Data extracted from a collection
== Segment start ==
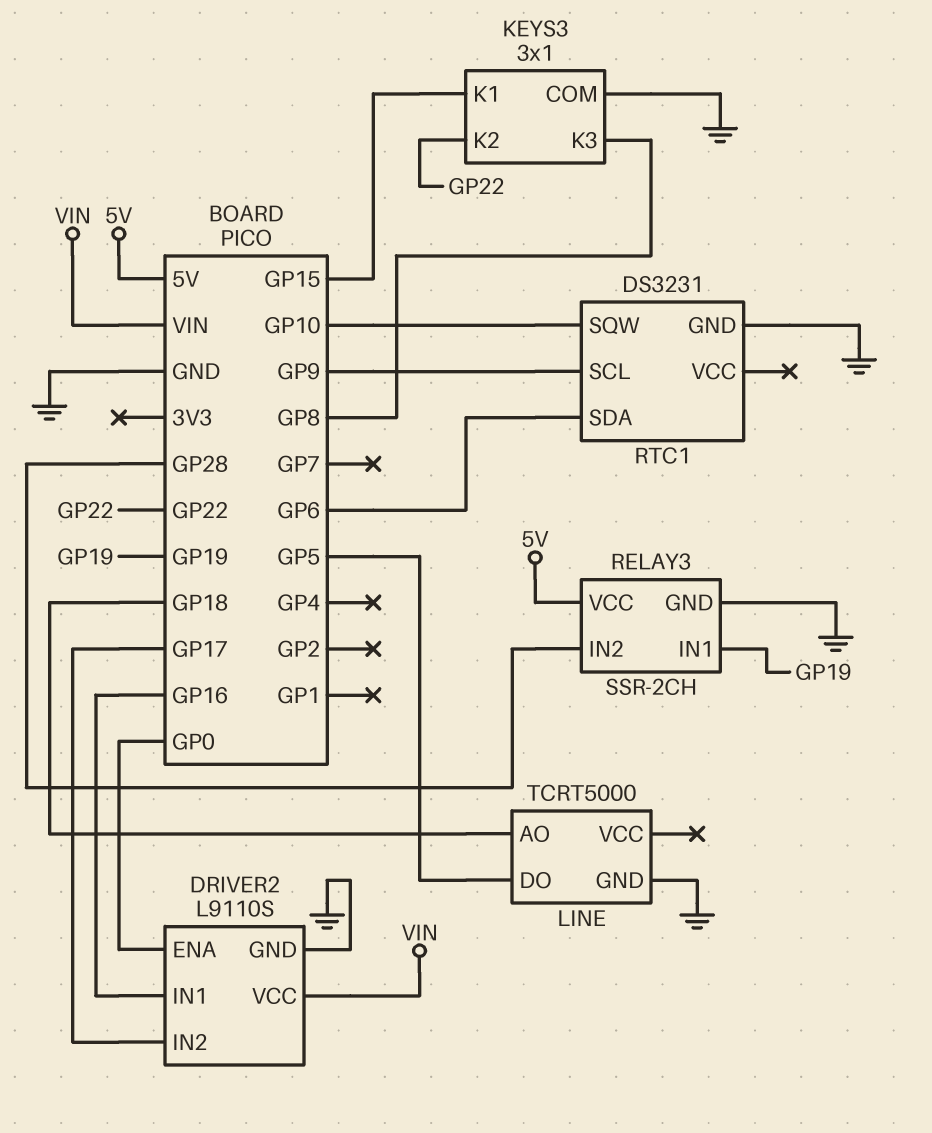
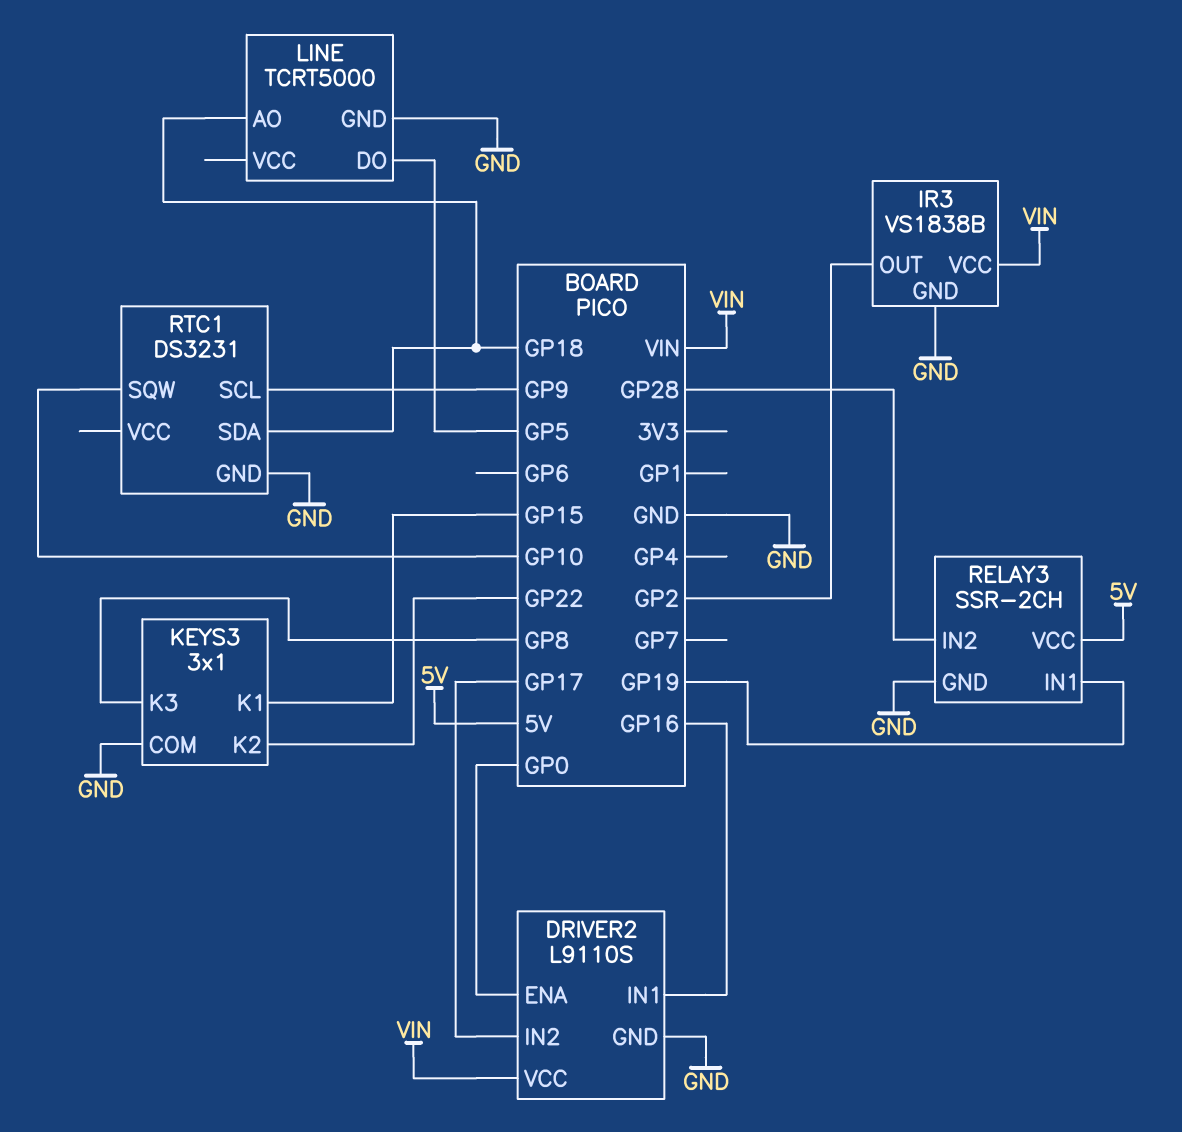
IR3: none -> VS1838B
IR3 pin GND: none -> GND
IR3 pin OUT: none -> GP2
IR3 pin VCC: none -> VIN
RTC1 pin SDA: GP6 -> GP18

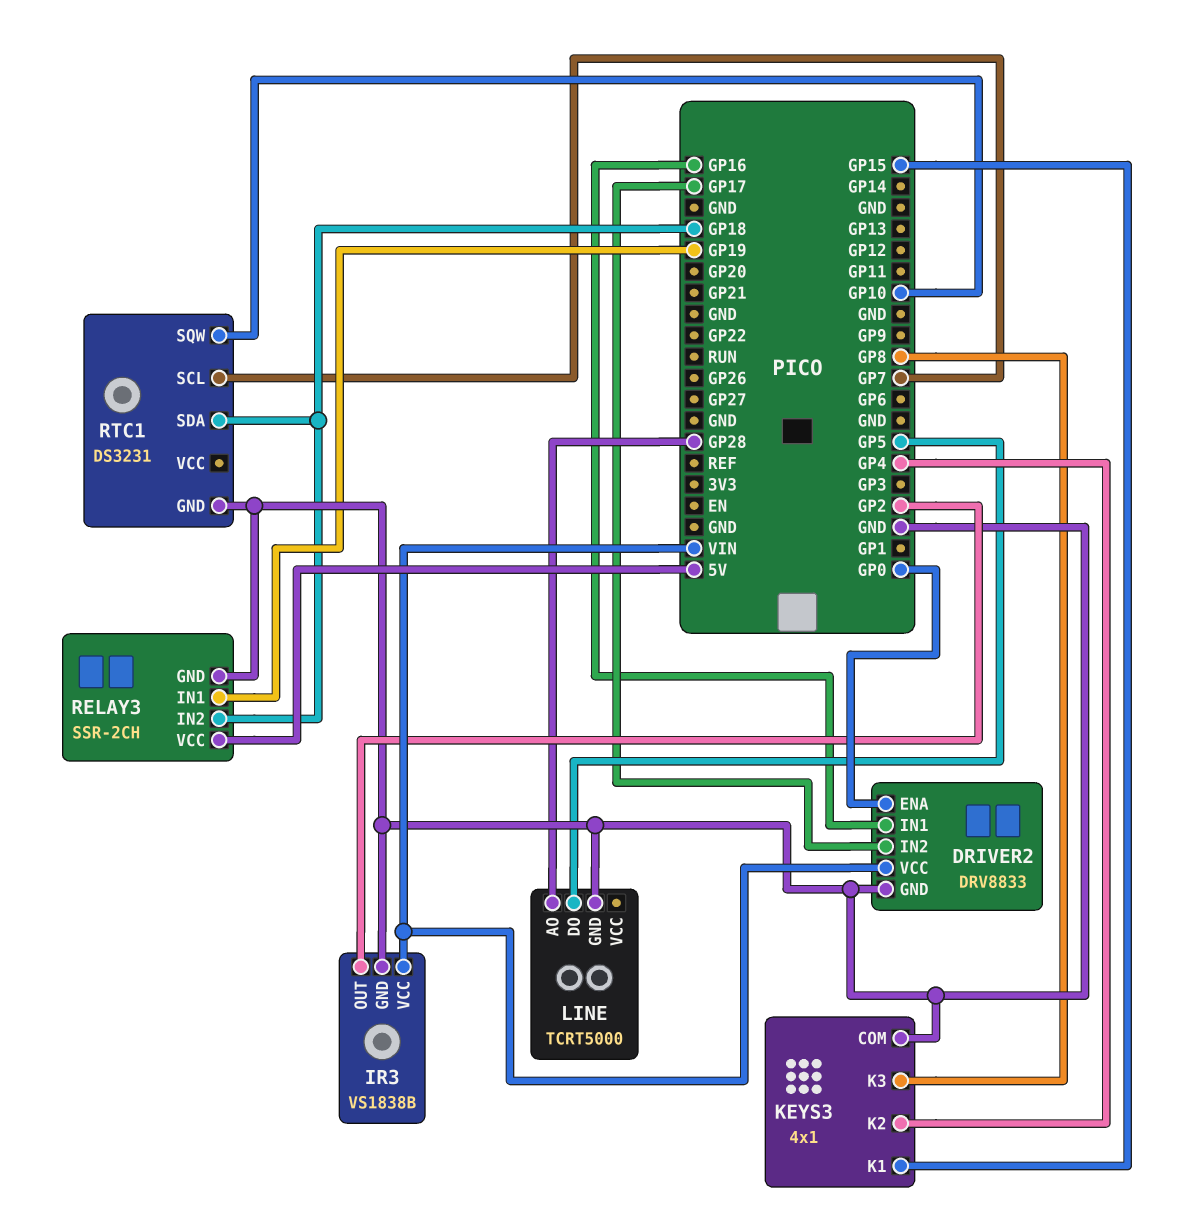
DRIVER2: L9110S -> DRV8833
KEYS3: 3x1 -> 4x1
KEYS3 pin K2: GP22 -> GP4
LINE pin AO: GP18 -> GP28
RELAY3 pin IN2: GP28 -> GP18
RTC1 pin SCL: GP9 -> GP7

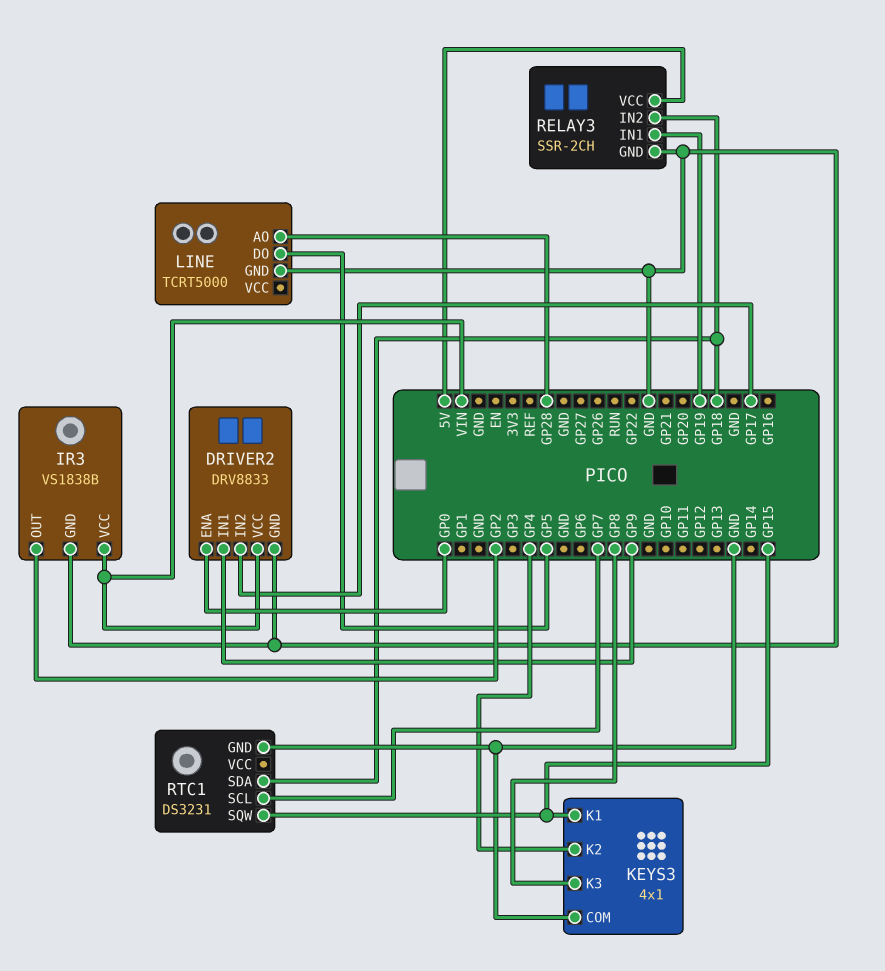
DRIVER2 pin IN1: GP16 -> GP9
RTC1 pin SQW: GP10 -> GP15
== Segment end ==
Task prompt
Each record above must be returned exactly as written, with its pictures omitted.

Answer to the exercise
IR3: none -> VS1838B
IR3 pin GND: none -> GND
IR3 pin OUT: none -> GP2
IR3 pin VCC: none -> VIN
RTC1 pin SDA: GP6 -> GP18

DRIVER2: L9110S -> DRV8833
KEYS3: 3x1 -> 4x1
KEYS3 pin K2: GP22 -> GP4
LINE pin AO: GP18 -> GP28
RELAY3 pin IN2: GP28 -> GP18
RTC1 pin SCL: GP9 -> GP7

DRIVER2 pin IN1: GP16 -> GP9
RTC1 pin SQW: GP10 -> GP15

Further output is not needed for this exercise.